[[ RECORDS FOR THIS TASK, beginning ]]

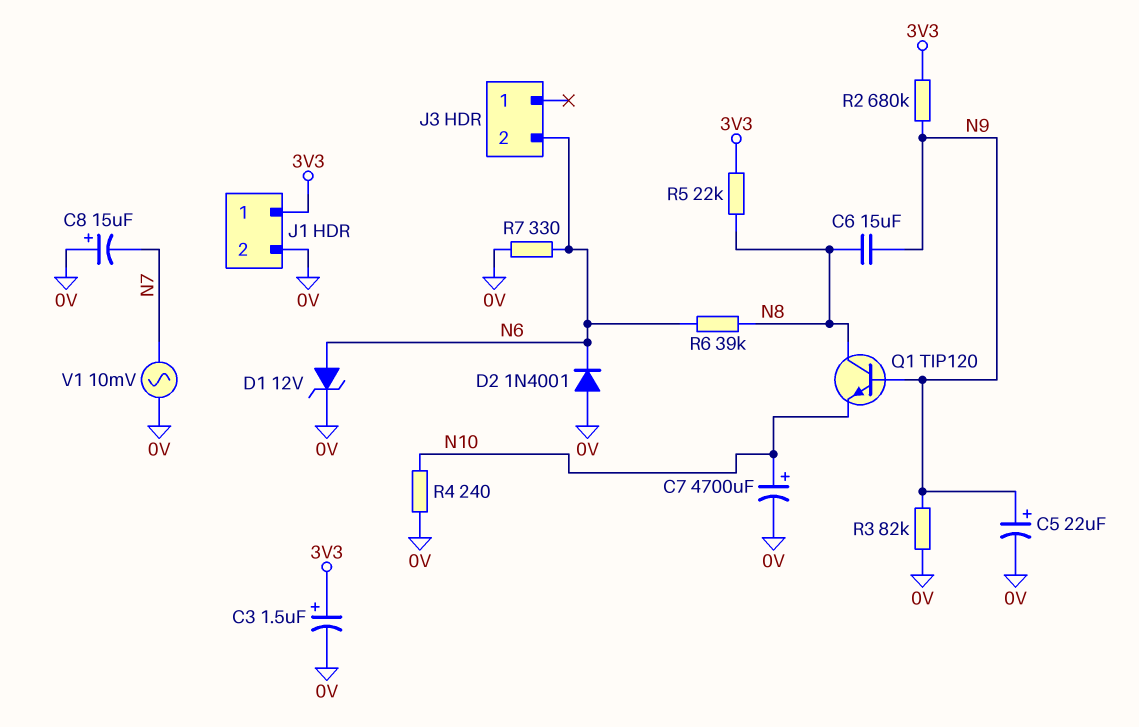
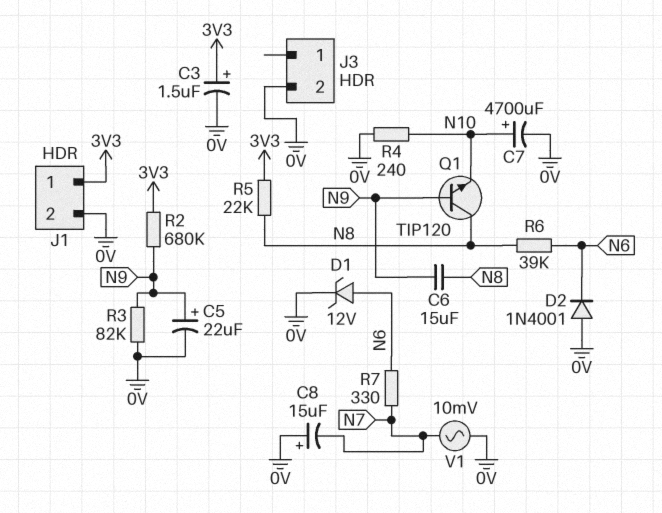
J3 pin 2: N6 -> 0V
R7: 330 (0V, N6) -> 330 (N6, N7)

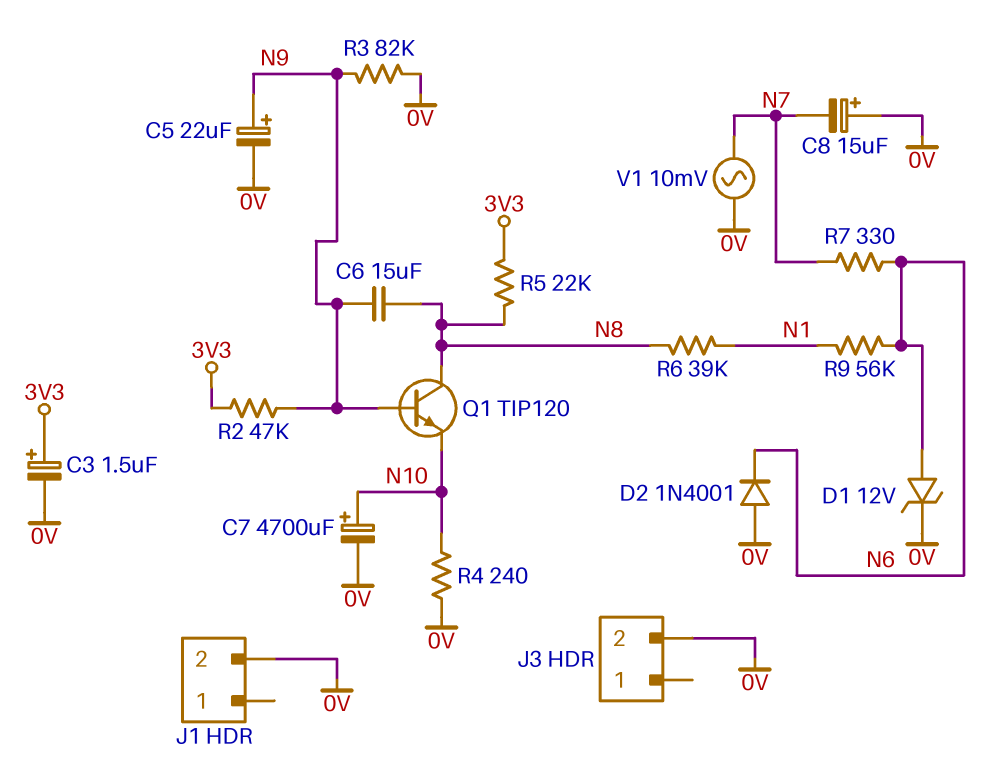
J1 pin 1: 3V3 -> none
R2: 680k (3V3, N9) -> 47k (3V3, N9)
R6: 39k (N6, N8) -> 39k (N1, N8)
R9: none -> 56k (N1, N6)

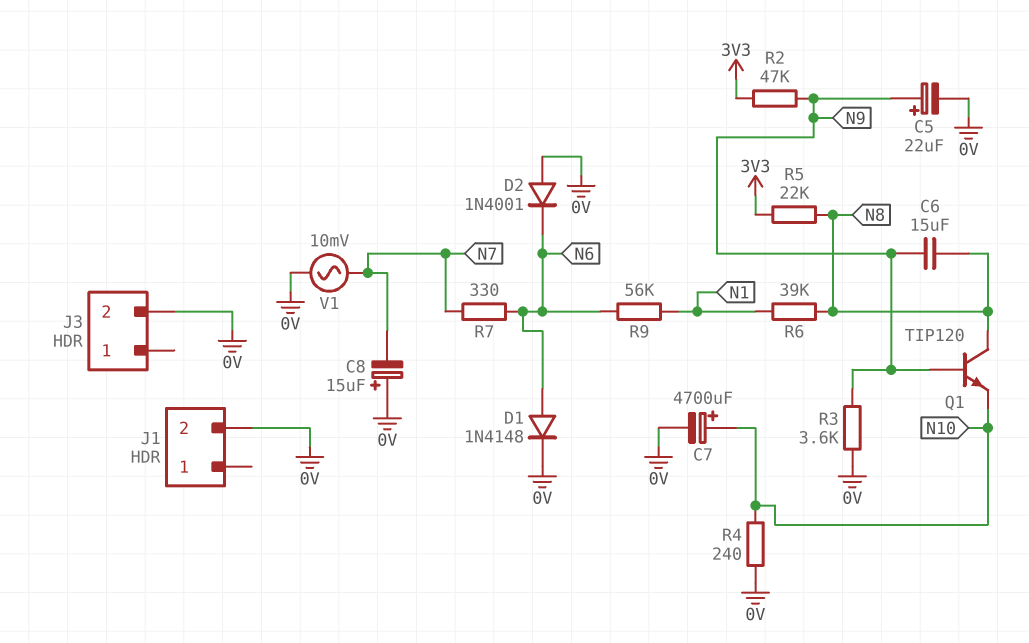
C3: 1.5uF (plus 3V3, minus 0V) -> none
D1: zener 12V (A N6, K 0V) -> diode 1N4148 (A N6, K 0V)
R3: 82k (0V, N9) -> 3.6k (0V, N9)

[[ RECORDS FOR THIS TASK, end ]]

THE TASK
Your answer should be every entry repeated exactly, minus the pictures.

EXERCISE RESPONSE
J3 pin 2: N6 -> 0V
R7: 330 (0V, N6) -> 330 (N6, N7)

J1 pin 1: 3V3 -> none
R2: 680k (3V3, N9) -> 47k (3V3, N9)
R6: 39k (N6, N8) -> 39k (N1, N8)
R9: none -> 56k (N1, N6)

C3: 1.5uF (plus 3V3, minus 0V) -> none
D1: zener 12V (A N6, K 0V) -> diode 1N4148 (A N6, K 0V)
R3: 82k (0V, N9) -> 3.6k (0V, N9)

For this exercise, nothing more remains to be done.